BEGIN Supplied records

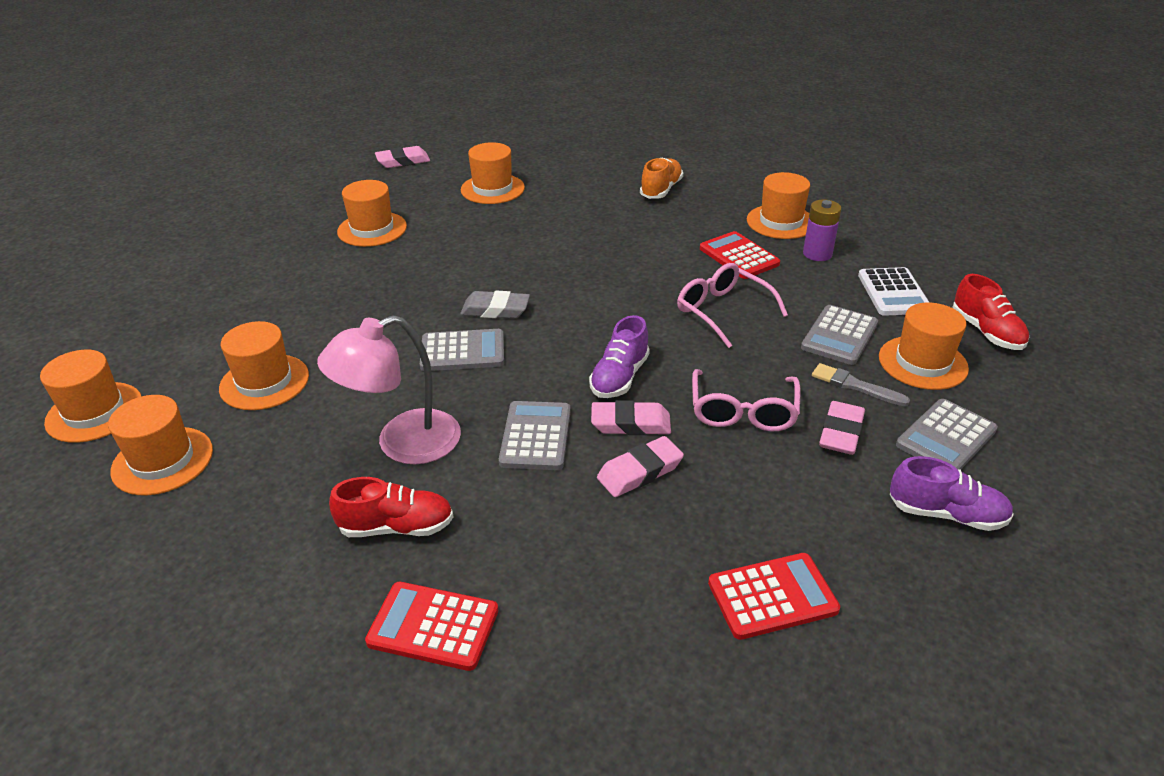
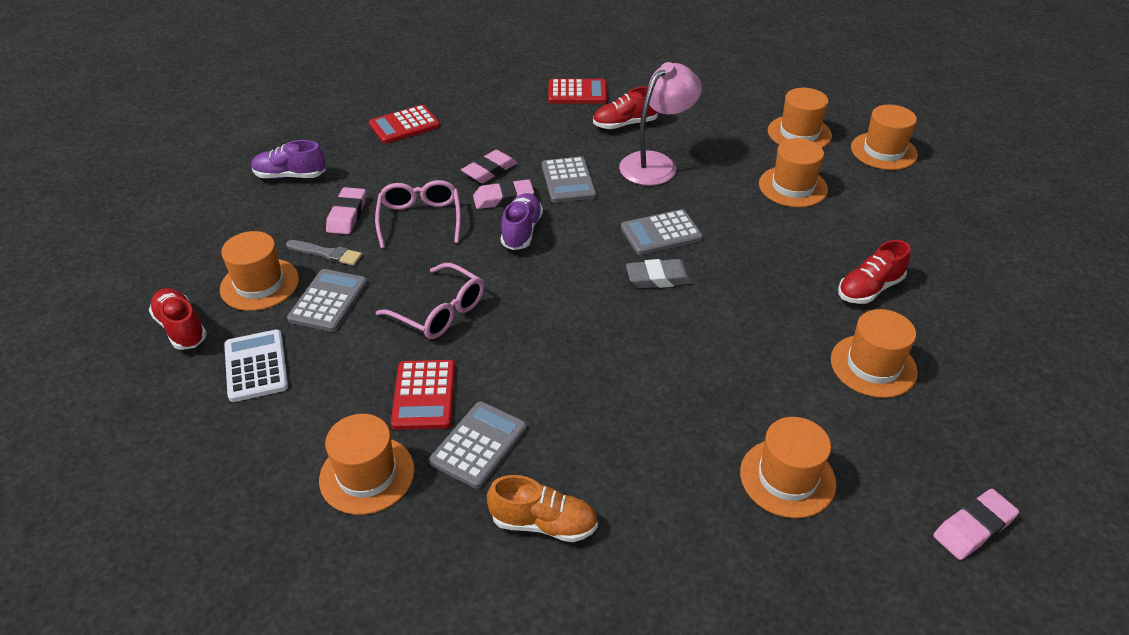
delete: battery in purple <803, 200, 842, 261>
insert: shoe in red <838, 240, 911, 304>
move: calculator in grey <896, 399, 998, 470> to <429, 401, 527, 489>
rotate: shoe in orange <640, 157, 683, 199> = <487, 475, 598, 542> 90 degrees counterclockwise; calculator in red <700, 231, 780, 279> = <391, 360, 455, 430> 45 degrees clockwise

END Supplied records
BEGIN Supplied records

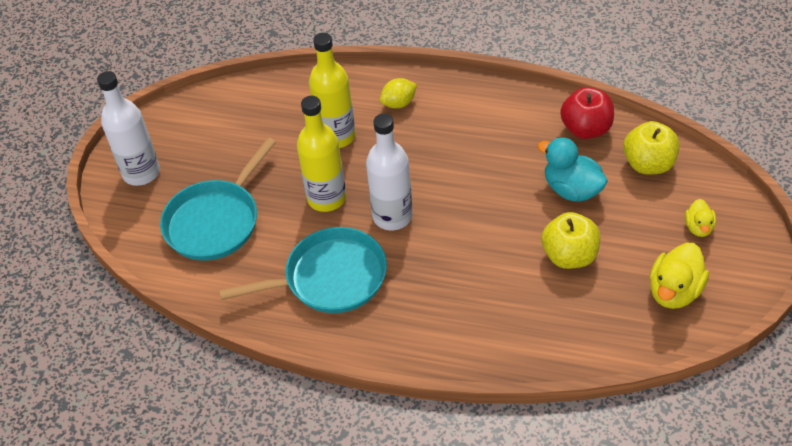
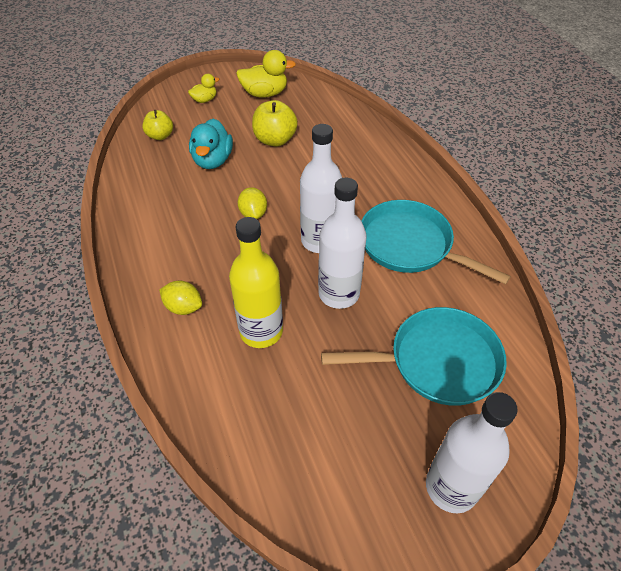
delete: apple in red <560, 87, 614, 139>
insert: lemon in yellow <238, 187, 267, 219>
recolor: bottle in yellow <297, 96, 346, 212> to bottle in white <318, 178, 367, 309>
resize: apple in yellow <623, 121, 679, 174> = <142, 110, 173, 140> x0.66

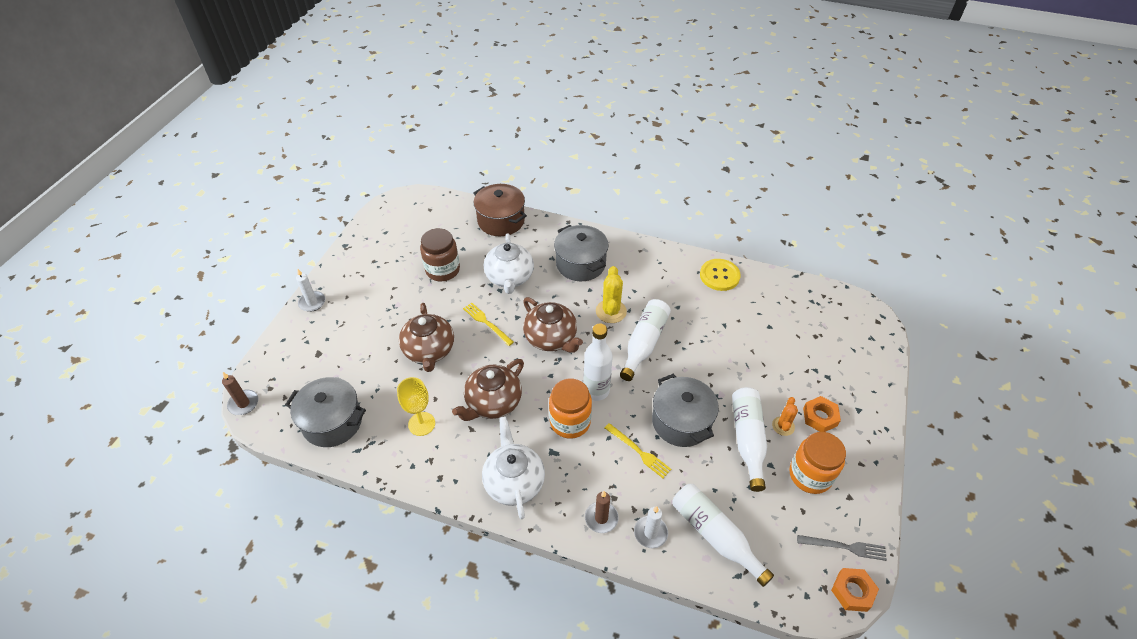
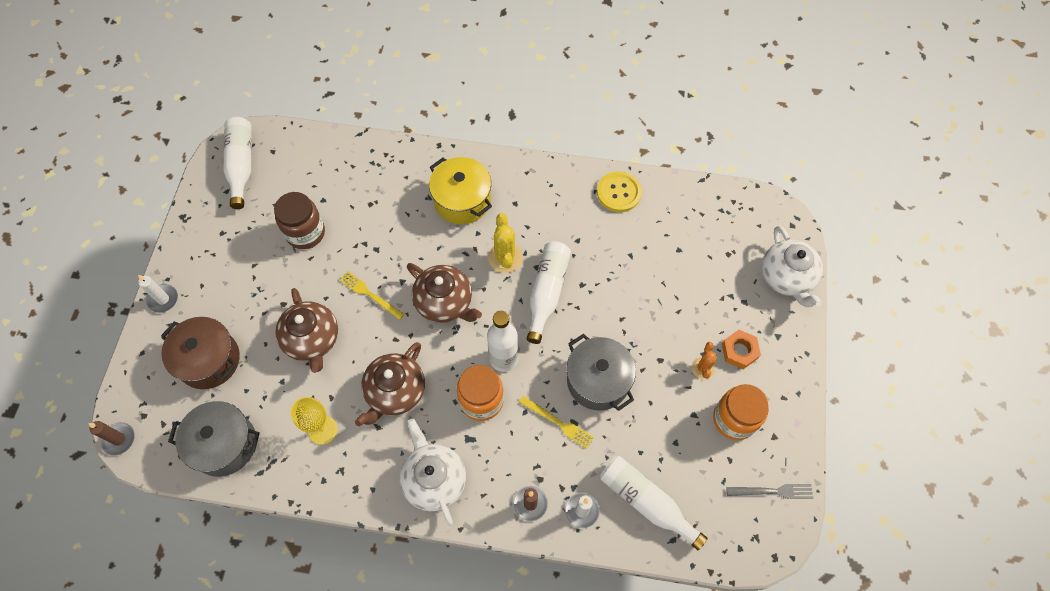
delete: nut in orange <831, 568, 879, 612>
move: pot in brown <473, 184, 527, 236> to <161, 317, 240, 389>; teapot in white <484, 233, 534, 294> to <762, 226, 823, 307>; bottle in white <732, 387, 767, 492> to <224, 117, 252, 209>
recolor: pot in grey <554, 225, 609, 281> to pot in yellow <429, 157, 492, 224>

END Supplied records

## [Task goal]
Retype word for word everything in the listing above from the line that holds "insert: shoe in red <838, 240, 911, 304>" down to the line that holds "rotate: shoe in". Keep both end lines and leave out the rest.

## [Exercise solution]
insert: shoe in red <838, 240, 911, 304>
move: calculator in grey <896, 399, 998, 470> to <429, 401, 527, 489>
rotate: shoe in orange <640, 157, 683, 199> = <487, 475, 598, 542> 90 degrees counterclockwise; calculator in red <700, 231, 780, 279> = <391, 360, 455, 430> 45 degrees clockwise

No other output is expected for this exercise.